Top of GIVEN RECORDS

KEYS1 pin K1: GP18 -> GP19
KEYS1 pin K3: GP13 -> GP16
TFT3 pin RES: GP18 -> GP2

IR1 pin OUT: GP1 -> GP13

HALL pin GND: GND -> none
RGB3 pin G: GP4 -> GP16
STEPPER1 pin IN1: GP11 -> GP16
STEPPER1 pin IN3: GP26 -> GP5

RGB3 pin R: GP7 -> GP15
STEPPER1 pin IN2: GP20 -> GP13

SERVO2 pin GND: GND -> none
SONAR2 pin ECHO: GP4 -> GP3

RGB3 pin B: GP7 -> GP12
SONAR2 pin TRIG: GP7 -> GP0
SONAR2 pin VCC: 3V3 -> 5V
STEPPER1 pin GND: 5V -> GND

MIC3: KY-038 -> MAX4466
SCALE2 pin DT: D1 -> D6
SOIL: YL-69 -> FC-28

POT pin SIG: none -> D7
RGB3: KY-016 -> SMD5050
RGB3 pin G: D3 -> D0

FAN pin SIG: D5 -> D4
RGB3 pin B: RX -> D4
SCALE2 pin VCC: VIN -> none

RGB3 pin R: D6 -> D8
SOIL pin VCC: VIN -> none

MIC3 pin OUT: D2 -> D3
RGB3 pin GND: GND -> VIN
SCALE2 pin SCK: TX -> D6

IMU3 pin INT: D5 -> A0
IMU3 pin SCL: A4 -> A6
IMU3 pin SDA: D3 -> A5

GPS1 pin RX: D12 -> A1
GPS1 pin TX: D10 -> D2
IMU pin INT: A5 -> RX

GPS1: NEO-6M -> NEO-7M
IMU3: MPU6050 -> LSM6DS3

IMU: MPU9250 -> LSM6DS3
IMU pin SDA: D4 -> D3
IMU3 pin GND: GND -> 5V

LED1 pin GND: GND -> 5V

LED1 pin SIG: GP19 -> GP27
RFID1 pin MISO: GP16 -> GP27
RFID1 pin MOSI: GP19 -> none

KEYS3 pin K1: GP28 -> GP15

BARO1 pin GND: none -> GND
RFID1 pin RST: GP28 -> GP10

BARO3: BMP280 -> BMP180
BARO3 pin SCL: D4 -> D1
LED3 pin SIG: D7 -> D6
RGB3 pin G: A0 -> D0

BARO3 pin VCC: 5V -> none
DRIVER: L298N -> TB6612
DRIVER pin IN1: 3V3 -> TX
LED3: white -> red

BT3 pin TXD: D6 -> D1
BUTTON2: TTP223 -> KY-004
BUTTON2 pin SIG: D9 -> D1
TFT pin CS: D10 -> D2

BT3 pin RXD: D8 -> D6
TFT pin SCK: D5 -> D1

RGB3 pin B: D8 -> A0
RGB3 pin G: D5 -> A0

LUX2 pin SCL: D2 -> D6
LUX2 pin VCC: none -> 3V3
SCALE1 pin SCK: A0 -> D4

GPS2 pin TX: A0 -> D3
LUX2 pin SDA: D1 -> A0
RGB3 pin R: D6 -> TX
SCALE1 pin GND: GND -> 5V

Bottom of GIVEN RECORDS

** PROBLEM **
The full listing must be retyped precisely, with no line left out.

** EXERCISE RESULT **
KEYS1 pin K1: GP18 -> GP19
KEYS1 pin K3: GP13 -> GP16
TFT3 pin RES: GP18 -> GP2

IR1 pin OUT: GP1 -> GP13

HALL pin GND: GND -> none
RGB3 pin G: GP4 -> GP16
STEPPER1 pin IN1: GP11 -> GP16
STEPPER1 pin IN3: GP26 -> GP5

RGB3 pin R: GP7 -> GP15
STEPPER1 pin IN2: GP20 -> GP13

SERVO2 pin GND: GND -> none
SONAR2 pin ECHO: GP4 -> GP3

RGB3 pin B: GP7 -> GP12
SONAR2 pin TRIG: GP7 -> GP0
SONAR2 pin VCC: 3V3 -> 5V
STEPPER1 pin GND: 5V -> GND

MIC3: KY-038 -> MAX4466
SCALE2 pin DT: D1 -> D6
SOIL: YL-69 -> FC-28

POT pin SIG: none -> D7
RGB3: KY-016 -> SMD5050
RGB3 pin G: D3 -> D0

FAN pin SIG: D5 -> D4
RGB3 pin B: RX -> D4
SCALE2 pin VCC: VIN -> none

RGB3 pin R: D6 -> D8
SOIL pin VCC: VIN -> none

MIC3 pin OUT: D2 -> D3
RGB3 pin GND: GND -> VIN
SCALE2 pin SCK: TX -> D6

IMU3 pin INT: D5 -> A0
IMU3 pin SCL: A4 -> A6
IMU3 pin SDA: D3 -> A5

GPS1 pin RX: D12 -> A1
GPS1 pin TX: D10 -> D2
IMU pin INT: A5 -> RX

GPS1: NEO-6M -> NEO-7M
IMU3: MPU6050 -> LSM6DS3

IMU: MPU9250 -> LSM6DS3
IMU pin SDA: D4 -> D3
IMU3 pin GND: GND -> 5V

LED1 pin GND: GND -> 5V

LED1 pin SIG: GP19 -> GP27
RFID1 pin MISO: GP16 -> GP27
RFID1 pin MOSI: GP19 -> none

KEYS3 pin K1: GP28 -> GP15

BARO1 pin GND: none -> GND
RFID1 pin RST: GP28 -> GP10

BARO3: BMP280 -> BMP180
BARO3 pin SCL: D4 -> D1
LED3 pin SIG: D7 -> D6
RGB3 pin G: A0 -> D0

BARO3 pin VCC: 5V -> none
DRIVER: L298N -> TB6612
DRIVER pin IN1: 3V3 -> TX
LED3: white -> red

BT3 pin TXD: D6 -> D1
BUTTON2: TTP223 -> KY-004
BUTTON2 pin SIG: D9 -> D1
TFT pin CS: D10 -> D2

BT3 pin RXD: D8 -> D6
TFT pin SCK: D5 -> D1

RGB3 pin B: D8 -> A0
RGB3 pin G: D5 -> A0

LUX2 pin SCL: D2 -> D6
LUX2 pin VCC: none -> 3V3
SCALE1 pin SCK: A0 -> D4

GPS2 pin TX: A0 -> D3
LUX2 pin SDA: D1 -> A0
RGB3 pin R: D6 -> TX
SCALE1 pin GND: GND -> 5V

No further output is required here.